### What is expected
Set down exactly the lines below, starting at the one that contains "chapeau [rouge] [443" and ending at the one that contains "balle [rose] [419", with both of those lines included and nothing else.

________________________

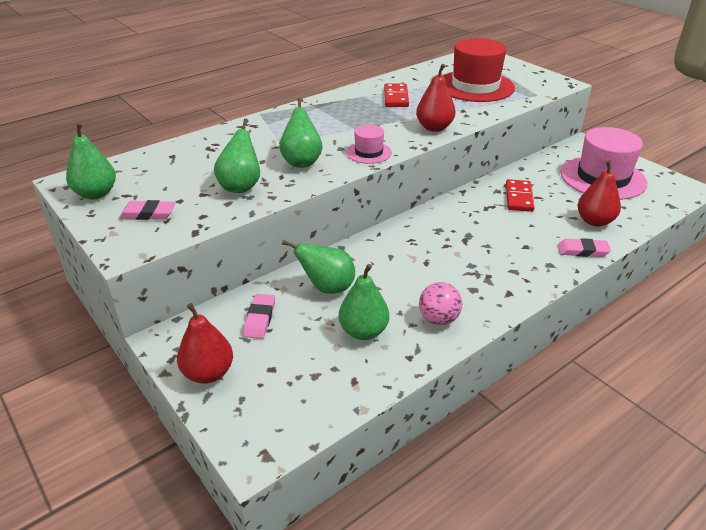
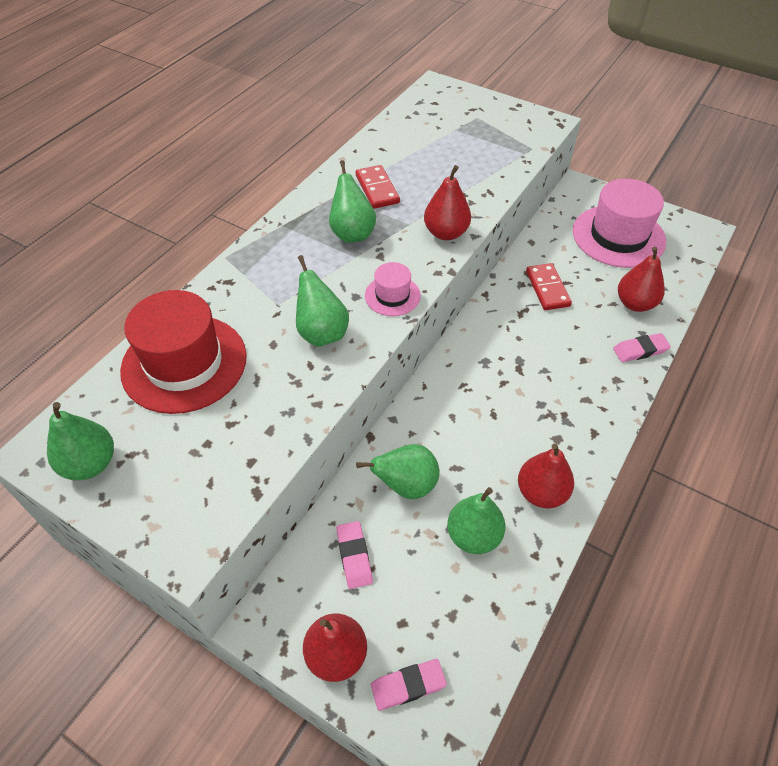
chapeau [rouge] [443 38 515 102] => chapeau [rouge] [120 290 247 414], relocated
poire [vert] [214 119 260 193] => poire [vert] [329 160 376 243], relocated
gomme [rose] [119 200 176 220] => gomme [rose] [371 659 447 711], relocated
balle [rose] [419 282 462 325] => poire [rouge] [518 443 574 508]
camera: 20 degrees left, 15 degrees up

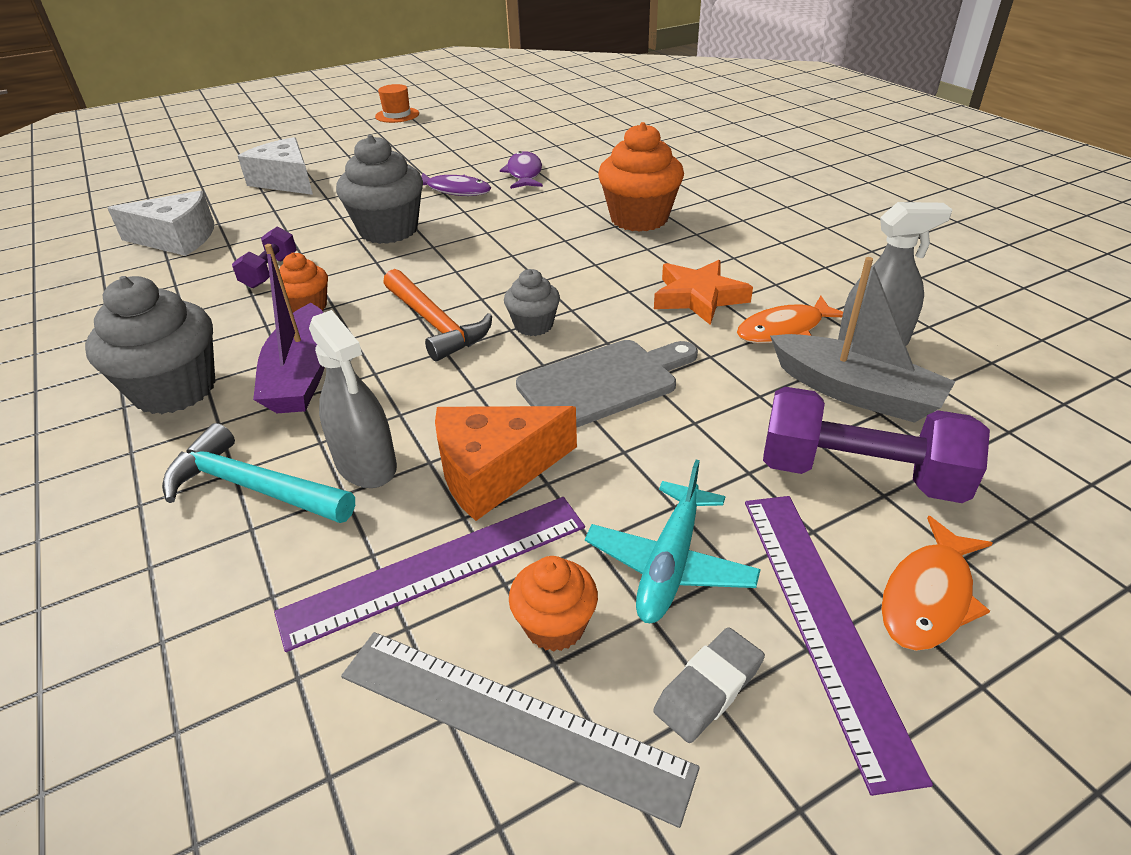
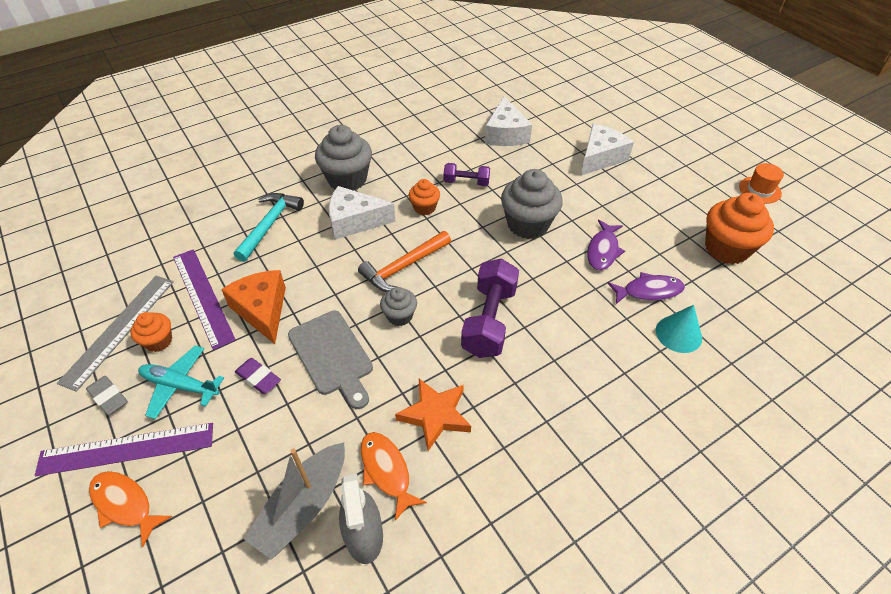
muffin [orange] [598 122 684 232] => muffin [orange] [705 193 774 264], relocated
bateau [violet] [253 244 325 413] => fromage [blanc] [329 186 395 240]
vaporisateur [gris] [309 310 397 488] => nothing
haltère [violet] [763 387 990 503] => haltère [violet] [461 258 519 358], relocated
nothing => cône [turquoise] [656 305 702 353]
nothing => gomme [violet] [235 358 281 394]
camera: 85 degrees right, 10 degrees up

________________________

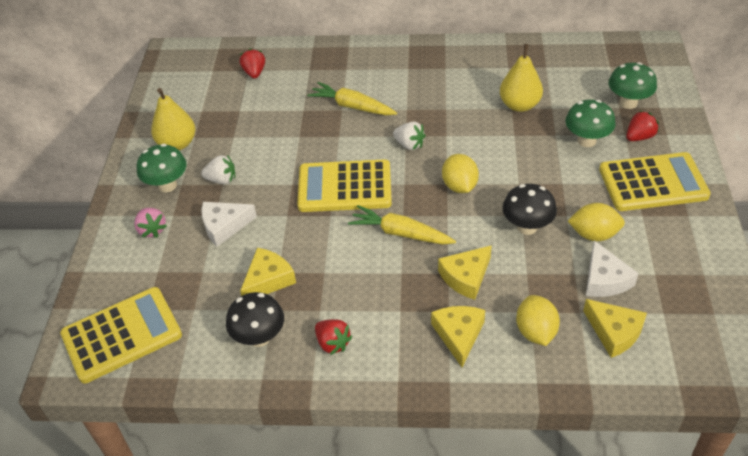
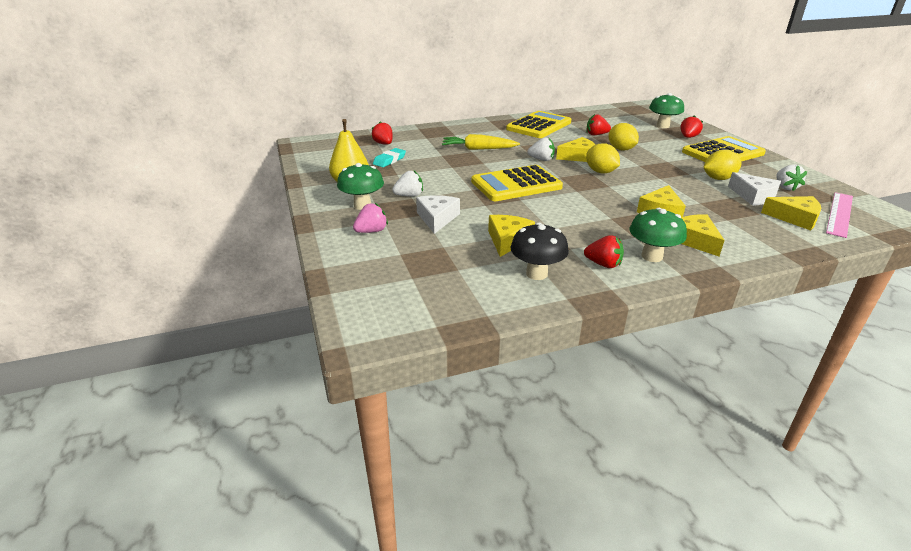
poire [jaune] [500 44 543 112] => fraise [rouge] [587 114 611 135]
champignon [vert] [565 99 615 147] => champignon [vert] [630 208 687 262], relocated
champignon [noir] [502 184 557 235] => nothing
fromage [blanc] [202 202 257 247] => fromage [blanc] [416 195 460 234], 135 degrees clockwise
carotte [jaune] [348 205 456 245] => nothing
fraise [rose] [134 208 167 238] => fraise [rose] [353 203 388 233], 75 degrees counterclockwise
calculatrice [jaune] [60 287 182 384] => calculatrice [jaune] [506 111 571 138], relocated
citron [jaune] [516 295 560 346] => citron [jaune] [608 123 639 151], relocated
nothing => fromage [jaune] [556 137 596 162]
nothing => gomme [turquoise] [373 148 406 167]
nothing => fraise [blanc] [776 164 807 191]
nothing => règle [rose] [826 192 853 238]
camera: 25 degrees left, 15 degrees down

________________________

### Answer area
chapeau [rouge] [443 38 515 102] => chapeau [rouge] [120 290 247 414], relocated
poire [vert] [214 119 260 193] => poire [vert] [329 160 376 243], relocated
gomme [rose] [119 200 176 220] => gomme [rose] [371 659 447 711], relocated
balle [rose] [419 282 462 325] => poire [rouge] [518 443 574 508]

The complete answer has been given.